**Aim of the exercise:** Select every line in the items below that contains the string "kern", and copy each of those lines.

— Start —

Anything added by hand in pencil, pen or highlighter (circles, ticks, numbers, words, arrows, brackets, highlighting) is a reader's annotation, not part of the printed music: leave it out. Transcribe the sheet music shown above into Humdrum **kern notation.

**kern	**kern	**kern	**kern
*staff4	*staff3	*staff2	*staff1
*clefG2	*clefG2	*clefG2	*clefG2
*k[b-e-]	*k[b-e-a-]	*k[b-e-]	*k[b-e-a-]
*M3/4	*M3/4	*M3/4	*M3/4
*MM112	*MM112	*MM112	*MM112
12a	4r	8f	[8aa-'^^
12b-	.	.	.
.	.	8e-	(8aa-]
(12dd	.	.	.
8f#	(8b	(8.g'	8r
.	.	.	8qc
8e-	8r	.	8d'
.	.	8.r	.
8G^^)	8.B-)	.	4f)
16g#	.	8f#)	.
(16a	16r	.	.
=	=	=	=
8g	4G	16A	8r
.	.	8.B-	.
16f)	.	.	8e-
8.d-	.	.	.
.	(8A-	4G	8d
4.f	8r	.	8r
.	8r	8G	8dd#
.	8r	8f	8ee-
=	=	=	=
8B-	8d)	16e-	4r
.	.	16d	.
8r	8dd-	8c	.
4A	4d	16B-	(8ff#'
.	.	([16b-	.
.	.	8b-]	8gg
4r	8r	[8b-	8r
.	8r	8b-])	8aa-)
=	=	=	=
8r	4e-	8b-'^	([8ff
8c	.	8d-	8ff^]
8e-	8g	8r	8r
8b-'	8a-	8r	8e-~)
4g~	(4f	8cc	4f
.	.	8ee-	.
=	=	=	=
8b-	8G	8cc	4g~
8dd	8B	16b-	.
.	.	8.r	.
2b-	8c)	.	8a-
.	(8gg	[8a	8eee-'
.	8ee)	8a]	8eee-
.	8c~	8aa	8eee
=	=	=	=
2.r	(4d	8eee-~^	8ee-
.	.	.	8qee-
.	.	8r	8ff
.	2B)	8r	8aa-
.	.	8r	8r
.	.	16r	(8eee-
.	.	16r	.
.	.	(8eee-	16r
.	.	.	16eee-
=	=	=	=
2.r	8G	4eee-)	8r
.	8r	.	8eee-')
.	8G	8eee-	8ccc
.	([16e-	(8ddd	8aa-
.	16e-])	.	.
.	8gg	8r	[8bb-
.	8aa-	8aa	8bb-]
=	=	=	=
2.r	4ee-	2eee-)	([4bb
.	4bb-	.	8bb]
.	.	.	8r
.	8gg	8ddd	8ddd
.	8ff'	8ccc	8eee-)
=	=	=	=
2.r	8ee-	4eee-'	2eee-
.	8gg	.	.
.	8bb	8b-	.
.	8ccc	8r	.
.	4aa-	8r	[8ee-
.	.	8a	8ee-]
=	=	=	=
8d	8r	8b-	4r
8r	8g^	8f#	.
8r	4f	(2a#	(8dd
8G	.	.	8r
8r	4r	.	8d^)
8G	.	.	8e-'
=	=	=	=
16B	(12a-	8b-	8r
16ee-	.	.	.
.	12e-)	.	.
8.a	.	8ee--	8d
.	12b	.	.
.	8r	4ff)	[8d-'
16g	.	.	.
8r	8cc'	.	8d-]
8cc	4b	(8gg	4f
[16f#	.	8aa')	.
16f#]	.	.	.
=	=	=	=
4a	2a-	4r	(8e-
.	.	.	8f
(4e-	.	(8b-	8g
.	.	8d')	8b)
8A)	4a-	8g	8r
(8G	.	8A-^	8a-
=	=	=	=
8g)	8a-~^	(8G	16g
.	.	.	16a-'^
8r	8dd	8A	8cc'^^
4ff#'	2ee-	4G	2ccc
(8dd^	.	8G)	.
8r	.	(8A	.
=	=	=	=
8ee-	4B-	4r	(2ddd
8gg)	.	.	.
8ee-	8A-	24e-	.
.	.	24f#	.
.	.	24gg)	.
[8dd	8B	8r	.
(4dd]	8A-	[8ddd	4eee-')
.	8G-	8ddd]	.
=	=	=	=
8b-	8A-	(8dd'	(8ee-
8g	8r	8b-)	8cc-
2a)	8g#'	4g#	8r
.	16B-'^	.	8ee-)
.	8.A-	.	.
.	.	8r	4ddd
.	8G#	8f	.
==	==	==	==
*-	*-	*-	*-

— End —

**Response to the exercise:**
Anything added by hand in pencil, pen or highlighter (circles, ticks, numbers, words, arrows, brackets, highlighting) is a reader's annotation, not part of the printed music: leave it out. Transcribe the sheet music shown above into Humdrum **kern notation.
**kern	**kern	**kern	**kern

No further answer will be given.